Extracted records
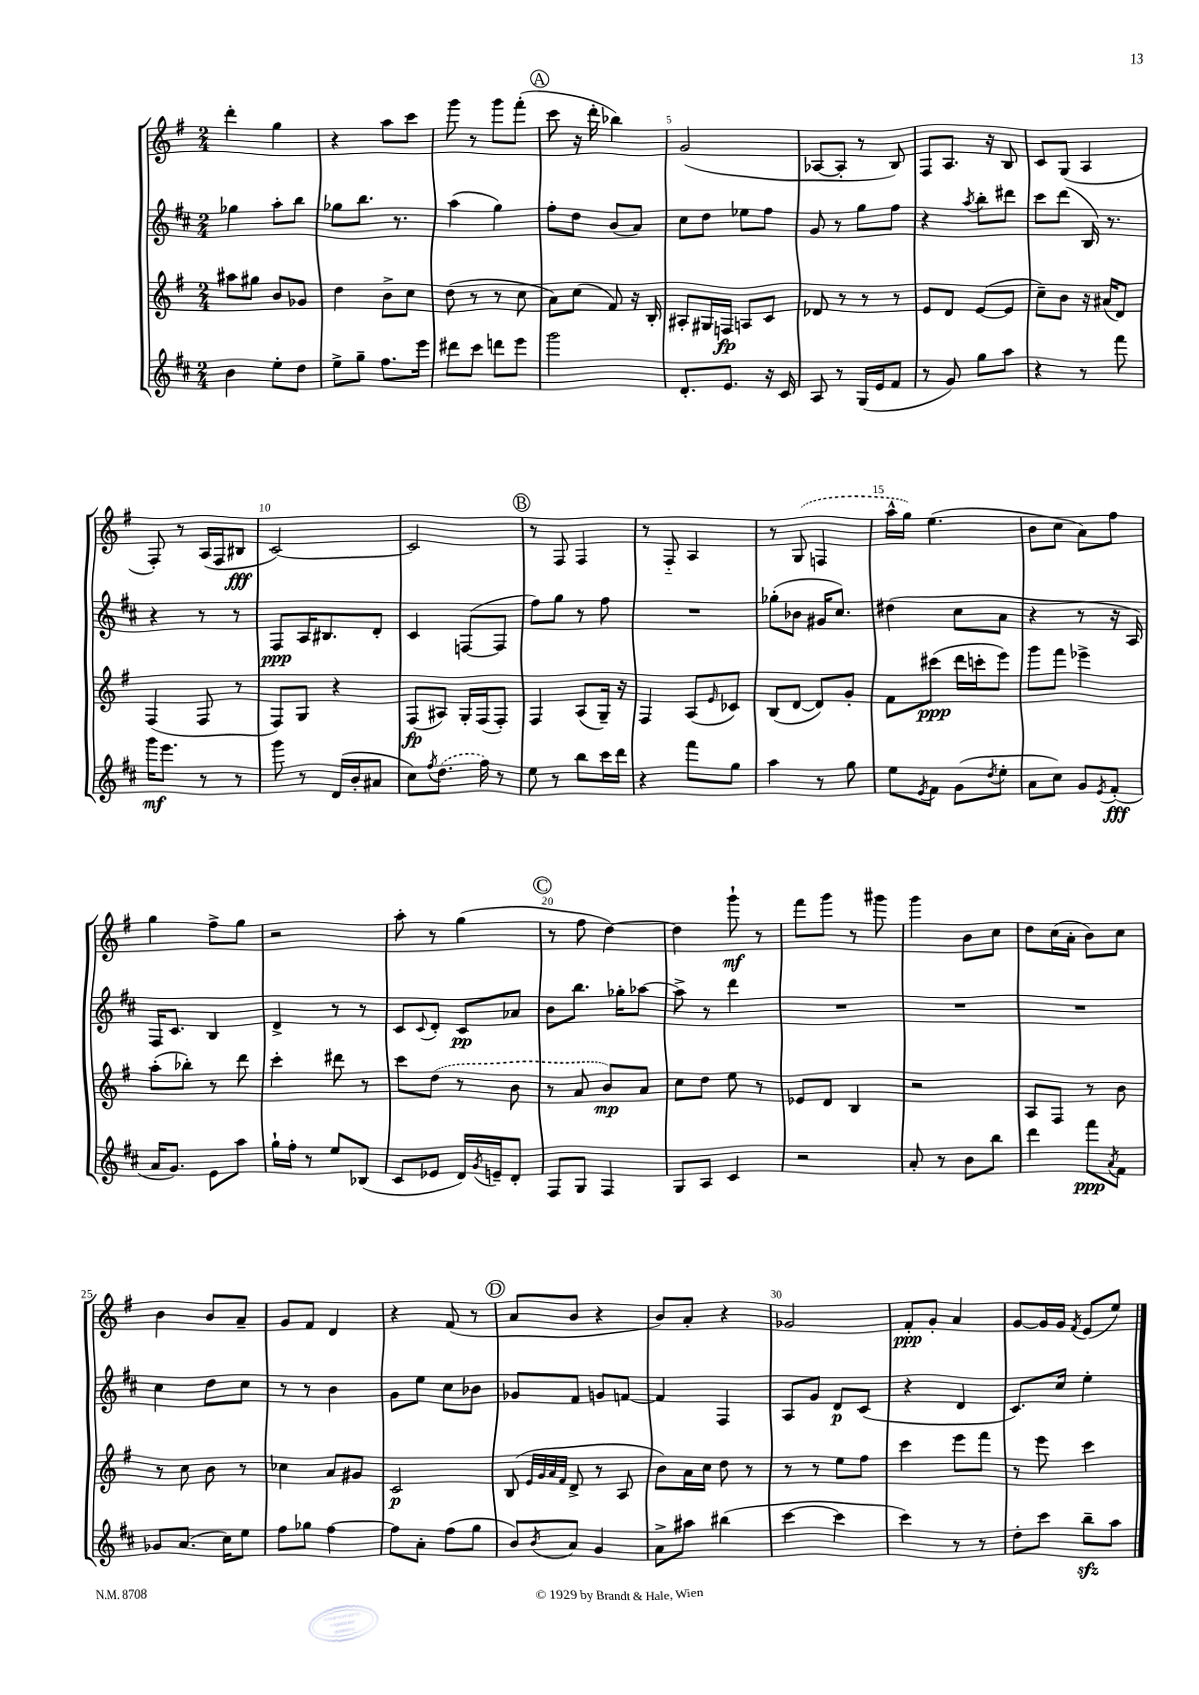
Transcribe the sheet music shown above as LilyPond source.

<<
\new StaffGroup <<
\new Staff = "s0" {
    \clef treble \key g \major \numericTimeSignature \time 2/4
    d'''4-. g''4 |
    r4 a''8 c'''8 |
    g'''8 r8 g'''8 fis'''8-.( |
    \mark \markup { \circle "A" } c'''8 r16 d'''16-. bes''4) |
    g'2( |
    aes8~ aes8-. r8 b8) |
    fis8 a8. r16 b8 |
    c'8 g8( a4 |
    fis8-.) r8 a16( fis16 bis8\fff |
    c'2~) |
    c'2 |
    \mark \markup { \circle "B" } r8 fis8 fis4 |
    r8 fis8-_ a4 |
    r8 \once \slurDashed g8( f4 |
    a''16-^ g''16) e''4.( |
    b'8 c''8 a'8) fis''8 |
    g''4 fis''8-> g''8 |
    r2 |
    a''8-. r8 g''4( |
    \mark \markup { \circle "C" } r8 fis''8 d''4~) |
    d''4 g'''8-!\mf r8 |
    fis'''8 g'''8 r8 gis'''8 |
    g'''4 b'8 c''8 |
    d''8 c''16( a'16-. b'8) c''8 |
    b'4 b'8 a'8-- |
    g'8 fis'8 d'4 |
    r4 fis'8( r8 |
    \mark \markup { \circle "D" } a'8 b'8 r4 |
    b'8) a'8-. r4 |
    ges'2 |
    fis'8-.\ppp g'8-. a'4 |
    g'8~ g'16 g'16 \acciaccatura { fis'8 } e'8( e''8) \bar "|." |
}
\new Staff = "s1" {
    \clef treble \key d \major \numericTimeSignature \time 2/4
    ges''4 a''8-. b''8 |
    ges''8 b''8. r8. |
    a''4( g''4) |
    \mark \markup { \circle "A" } fis''8-. d''8 b'8( a'8) |
    cis''8 d''8 ees''8 fis''8 |
    g'8 r8 g''8 fis''8 |
    r4 \acciaccatura { a''8 } b''8-. dis'''8 |
    cis'''8 d'''8( b16) r8. |
    r4 r8 r8 |
    fis8\ppp a16 bis8. d'8-. |
    cis'4 f8~( f8 |
    \mark \markup { \circle "B" } fis''8) g''8 r8 fis''8 |
    R2 |
    ges''8-.( bes'8 gis'16 cis''8.) |
    dis''4( cis''8 a'8 |
    r4 r8 r16 a16) |
    fis16 cis'8. b4 |
    d'4-> r8 r8 |
    cis'8 \appoggiatura { cis'8 } d'8-. cis'8\pp aes'8 |
    \mark \markup { \circle "C" } b'8 b''8. ges''16-. aes''8~ |
    aes''8-> r8 d'''4 |
    R2 |
    R2 |
    R2 |
    cis''4 d''8 cis''8 |
    r8 r8 b'4 |
    g'8 e''8 cis''8 bes'8 |
    \mark \markup { \circle "D" } ges'8 fis'8 g'8 f'8~ |
    f'4 fis4 |
    a8 g'8 d'8\p cis'8( |
    r4 d'4 |
    cis'8.) cis''16 e''4-. \bar "|." |
}
\new Staff = "s2" {
    \clef treble \key g \major \numericTimeSignature \time 2/4
    ais''8 gis''8 b'8 ges'8 |
    d''4 b'8-> c''8 |
    d''8( r8 r8 c''8 |
    \mark \markup { \circle "A" } a'8) c''8( fis'8) r16 b16-. |
    ais8-. gis16 f16\fp a8 c'8 |
    des'8 r8 r8 r8 |
    e'8 d'8 e'8~( e'8 |
    c''8--) b'8 r16 ais'16( d'8) |
    fis4( fis8 r8 |
    fis8) g8 r4 |
    fis8\fp( ais8) g16-. fis16( fis8-.) |
    \mark \markup { \circle "B" } fis4 a8( g16--) r16 |
    fis4 a8( \grace { e'16 } ces'8) |
    b8( d'8~ d'8) g'8-. |
    fis'8 cis'''8\ppp( d'''16 c'''16-. e'''8) |
    g'''8 fis'''8 ees'''4-> |
    a''8-.( bes''8-.) r8 d'''8 |
    c'''4-. dis'''8 r8 |
    c'''8 \once \slurDashed d''8( r8 b'8 |
    \mark \markup { \circle "C" } r8 a'8 b'8\mp) a'8 |
    c''8 d''8 e''8 r8 |
    ees'8 d'8 b4 |
    r2 |
    a8 fis8 r8 b'8 |
    r8 c''8 b'8 r8 |
    ces''4 a'8 gis'8 |
    c'2\p |
    \mark \markup { \circle "D" } b8( \grace { e'32 g'32 a'32 fis'32 } d'8-> r8 a8 |
    b'8) a'16 c''16 d''8 r8 |
    r8 r8 e''8 fis''8 |
    c'''4 e'''8 fis'''8 |
    r8 e'''8 c'''4 \bar "|." |
}
\new Staff = "s3" {
    \clef treble \key d \major \numericTimeSignature \time 2/4
    b'4 e''8-. d''8 |
    e''8-> g''8-- fis''8. e'''16 |
    dis'''8 cis'''8 d'''8 e'''8 |
    \mark \markup { \circle "A" } g'''2 |
    d'8.-. e'8. r16 cis'16 |
    a8 r8 g16( e'16 fis'8 |
    r8 g'8) g''8 a''8 |
    r4 r8 fis'''8 |
    g'''16\mf e'''8. r8 r8 |
    g'''8 r8 d'16( b'16-. ais'8 |
    cis''8) \acciaccatura { fis''8 } \once \slurDashed d''8.( fis''16) r8 |
    \mark \markup { \circle "B" } e''8 r8 b''8 cis'''16 d'''16 |
    r4 fis'''8 g''8 |
    a''4 r8 g''8 |
    e''8 \acciaccatura { e'8 } fis'8 g'8( \acciaccatura { d''8 } e''8-. |
    a'8 cis''8) g'8 \acciaccatura { e'8 } fis'8-.\fff( |
    a'16 g'8.) e'8 a''8 |
    g''16-! fis''16-. r8 e''8 bes8( |
    cis'8 ees'8 d'16) \acciaccatura { g'8 } e'16-- d'8-. |
    \mark \markup { \circle "C" } fis8 g8 fis4 |
    g8 a8 cis'4 |
    r2 |
    a'8-. r8 b'8 b''8 |
    d'''4 fis'''8\ppp \acciaccatura { a'8 } fis'8 |
    ges'8 a'8.( cis''16) e''8 |
    fis''8 ges''8 fis''4~ |
    fis''8 a'8-. fis''8( g''8 |
    \mark \markup { \circle "D" } b'8) \acciaccatura { b'8 } a'8 g'4 |
    a'8-> ais''8 bis''4( |
    cis'''4~ cis'''4 |
    cis'''4) r8 r8 |
    d''8-. cis'''8 b''8--\sfz a''8 \bar "|." |
}
>>
>>
\layout { \context { \Score \override BarNumber.break-visibility = ##(#f #t #t) barNumberVisibility = #(every-nth-bar-number-visible 5) } }
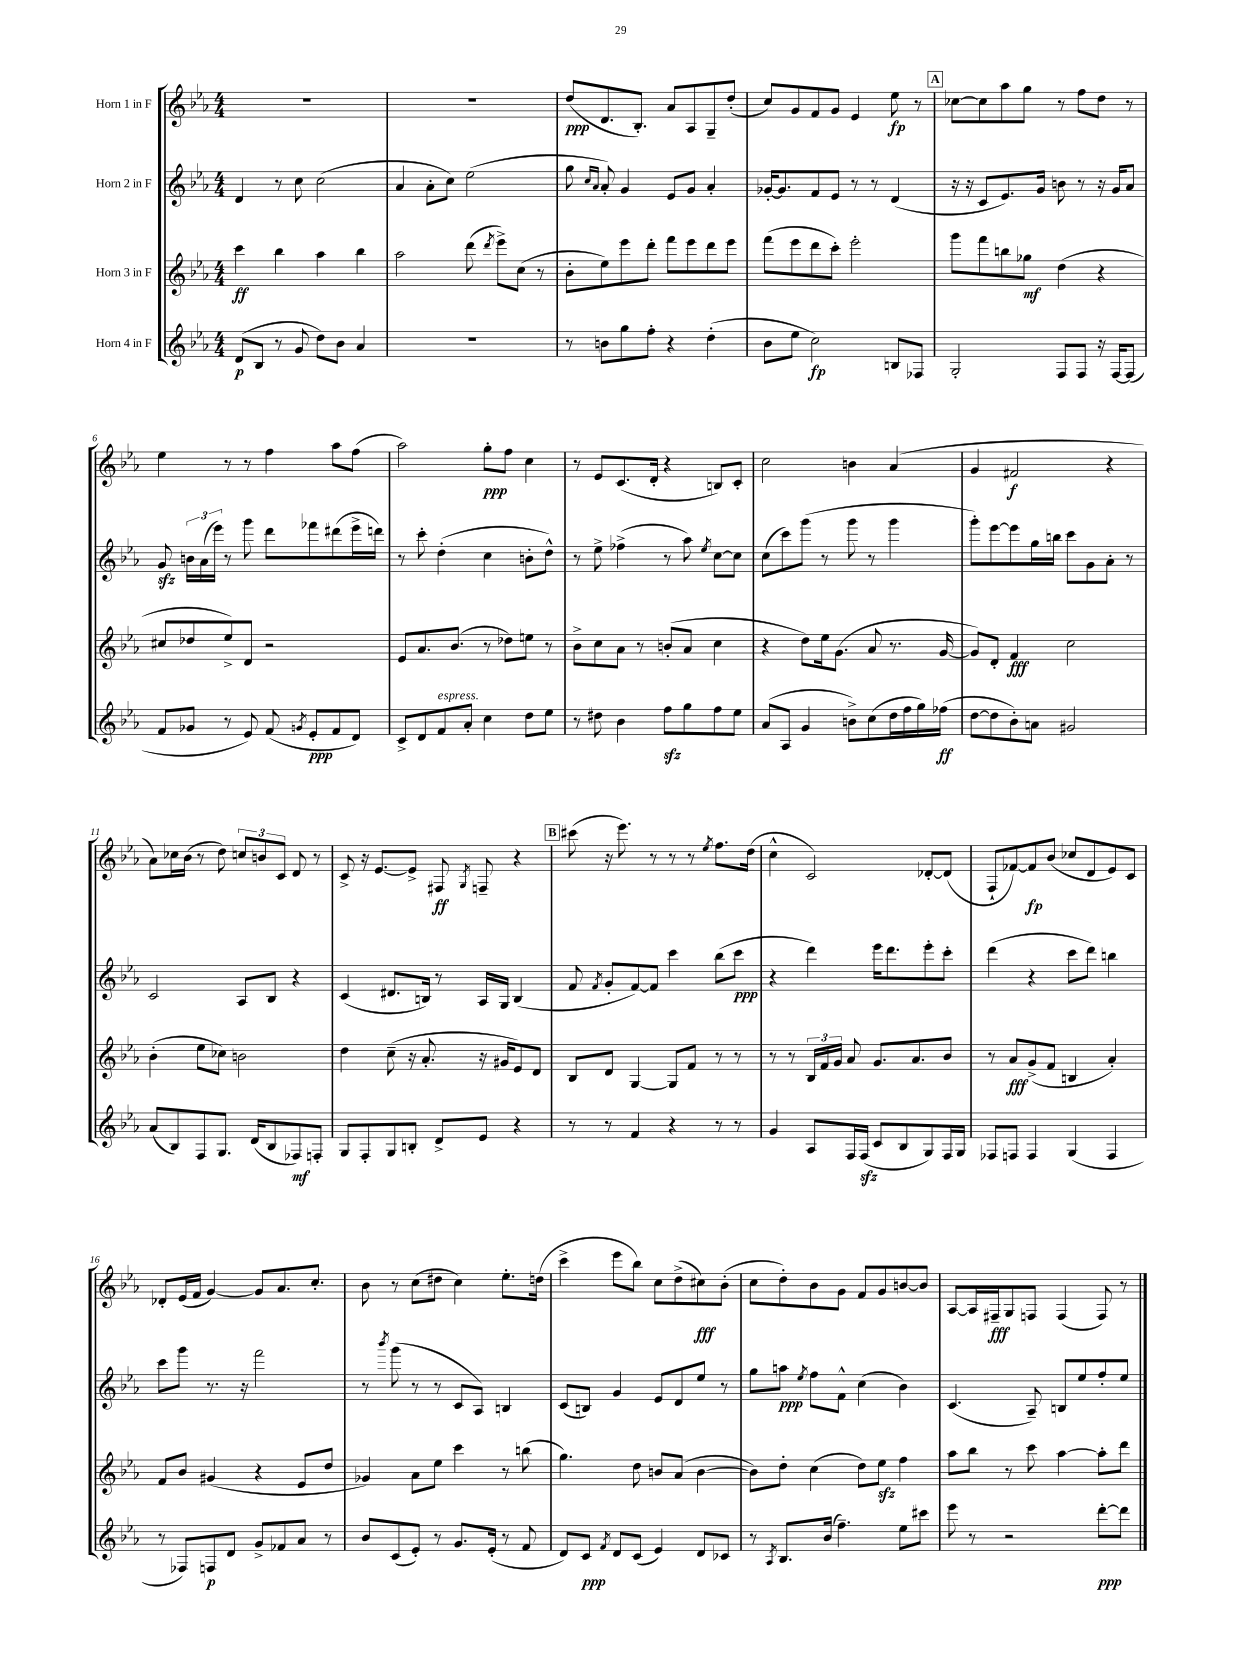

Problem to work on:
Which lines in the items above contain the string "grace"? Pull out each of those lines, matching case exactly.

Result:
    fis4 a8( \grace { e'16 } ces'8) |
    \mark \markup { \circle "D" } b8( \grace { e'32 g'32 a'32 fis'32 } d'8-> r8 a8 |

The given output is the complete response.